Data entries>
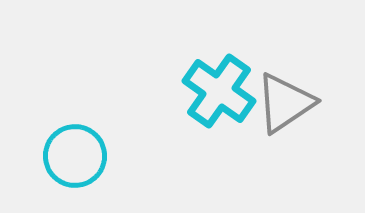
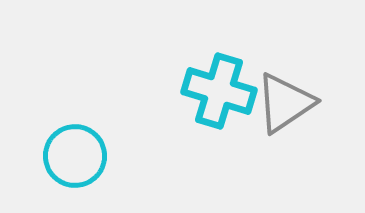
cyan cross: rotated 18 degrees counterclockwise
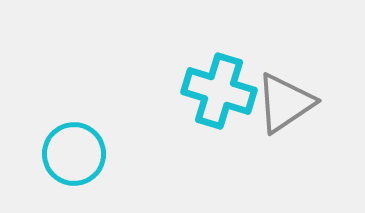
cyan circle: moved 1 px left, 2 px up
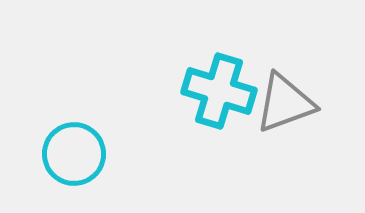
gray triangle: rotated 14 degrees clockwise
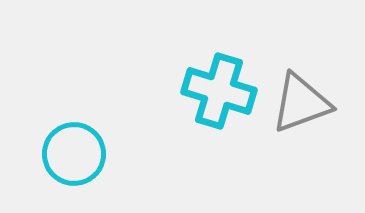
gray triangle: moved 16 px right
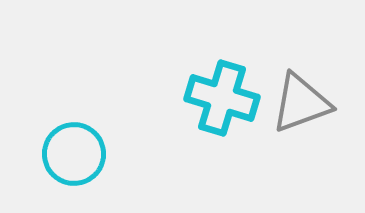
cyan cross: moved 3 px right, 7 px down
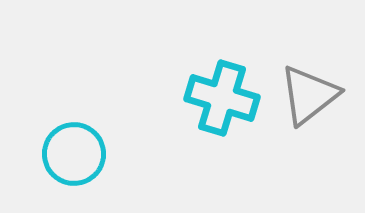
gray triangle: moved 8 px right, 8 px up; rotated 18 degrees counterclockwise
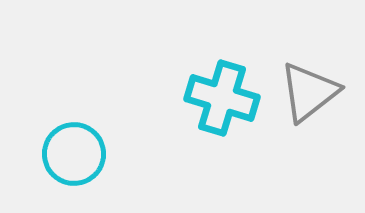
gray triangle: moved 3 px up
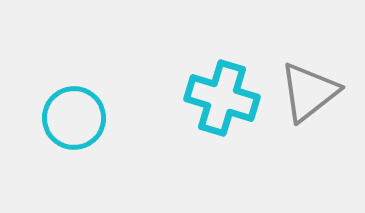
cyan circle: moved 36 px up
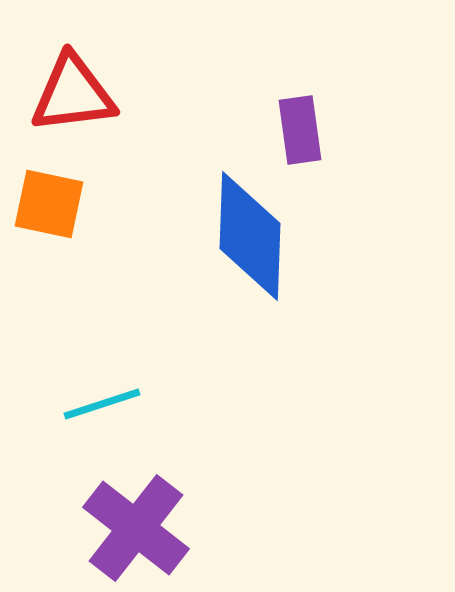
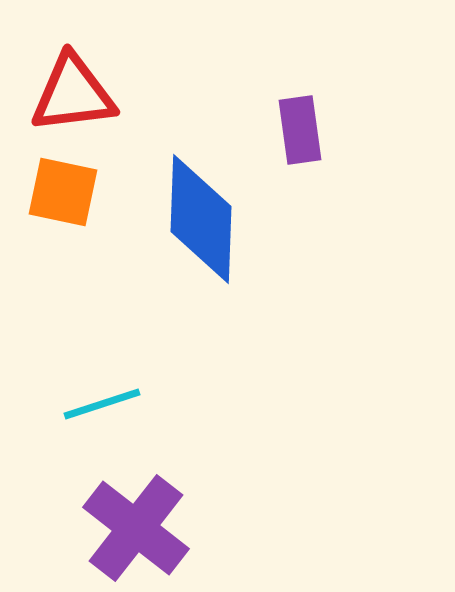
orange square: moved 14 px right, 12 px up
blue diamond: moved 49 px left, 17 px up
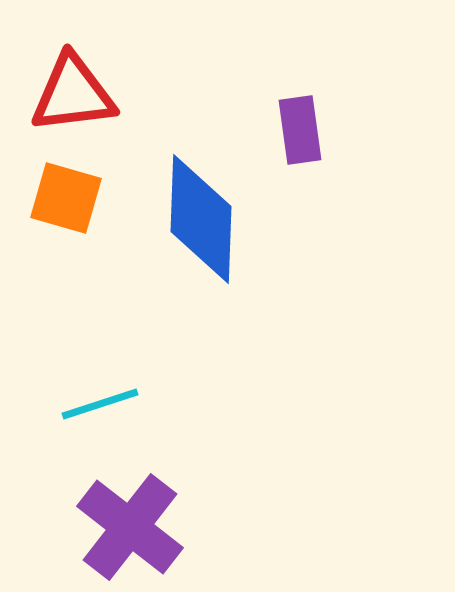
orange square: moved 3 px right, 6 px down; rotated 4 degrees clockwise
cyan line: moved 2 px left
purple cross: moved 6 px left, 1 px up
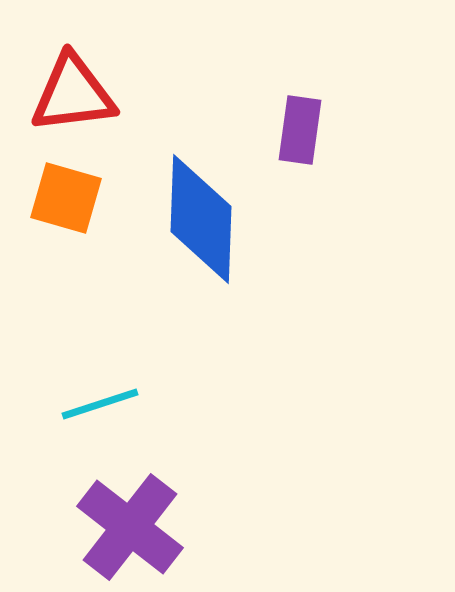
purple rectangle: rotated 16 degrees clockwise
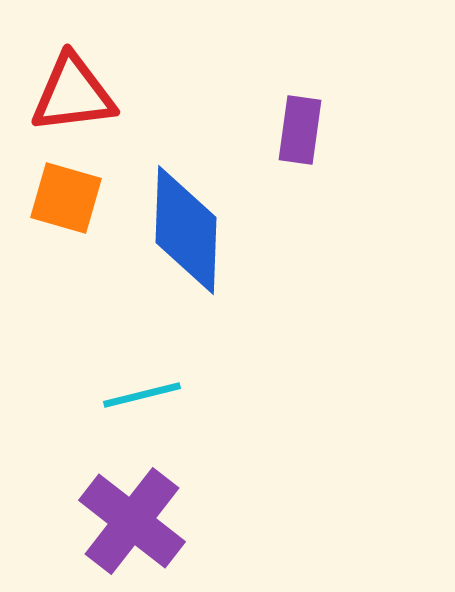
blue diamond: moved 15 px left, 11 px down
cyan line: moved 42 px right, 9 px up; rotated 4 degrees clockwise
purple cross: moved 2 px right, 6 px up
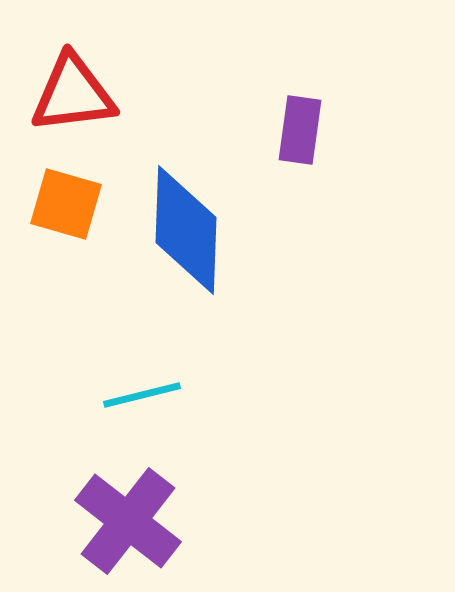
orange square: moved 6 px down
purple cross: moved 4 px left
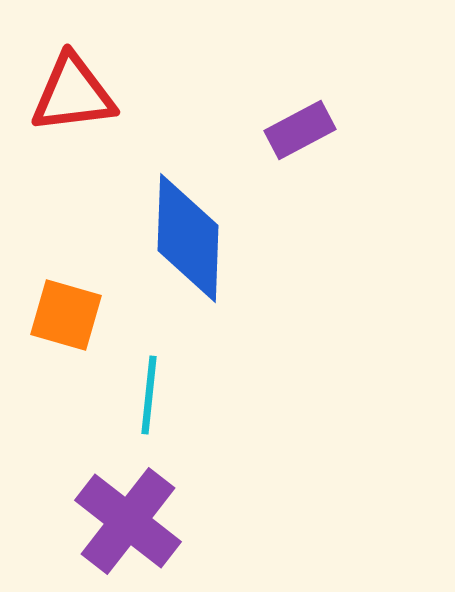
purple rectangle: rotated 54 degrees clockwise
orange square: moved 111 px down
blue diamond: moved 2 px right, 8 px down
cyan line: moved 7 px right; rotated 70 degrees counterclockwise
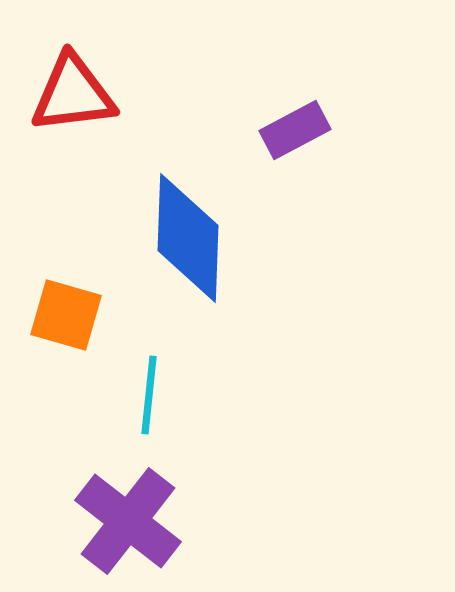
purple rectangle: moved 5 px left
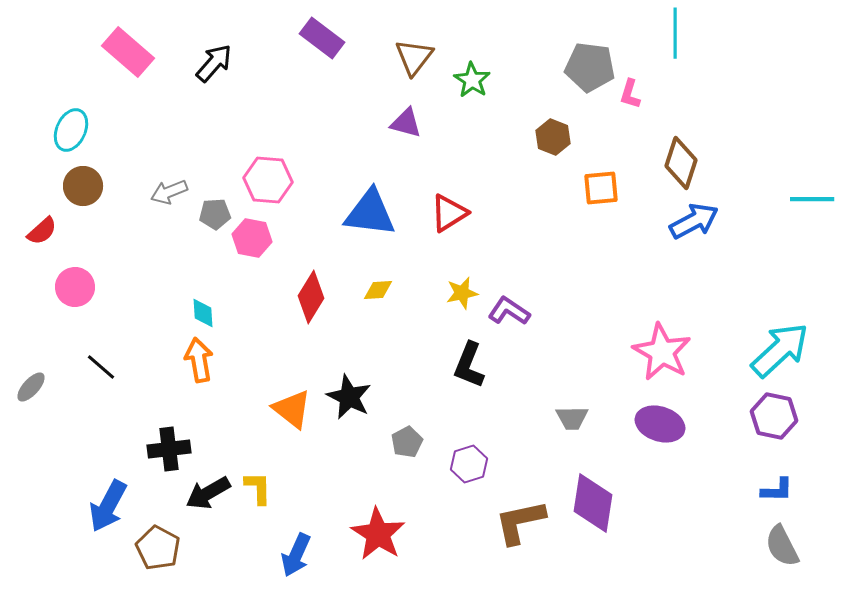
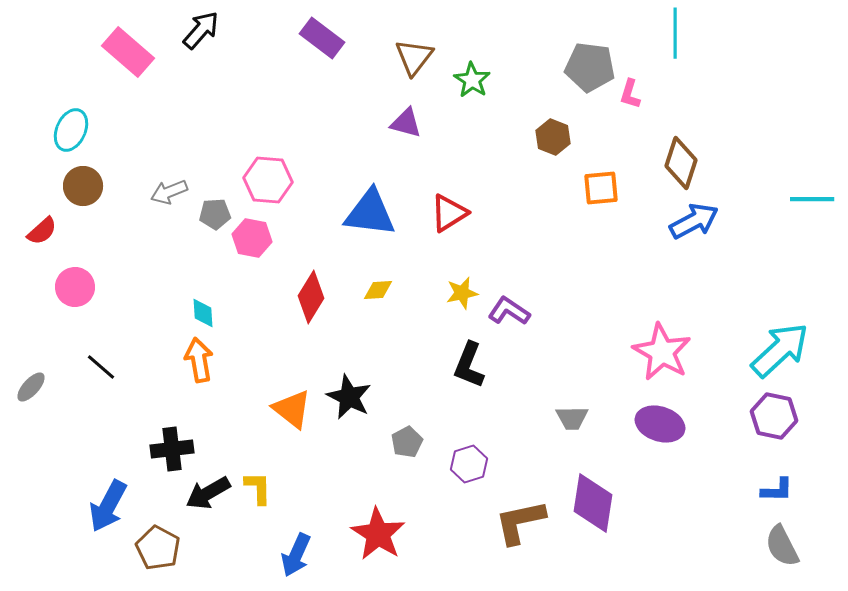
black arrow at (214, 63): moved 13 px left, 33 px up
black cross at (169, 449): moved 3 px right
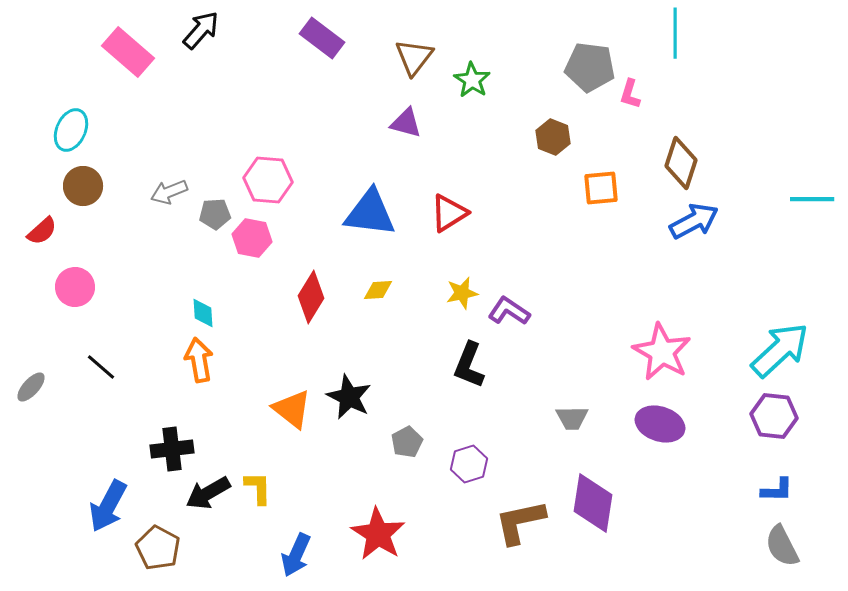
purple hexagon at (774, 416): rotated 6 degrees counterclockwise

Written task>
Gather every line of the items above that contains the word "diamond", copying each one in full.

Correct response>
blue diamond: moved 49 px left, 17 px up
blue diamond: moved 15 px left, 11 px down
blue diamond: moved 2 px right, 8 px down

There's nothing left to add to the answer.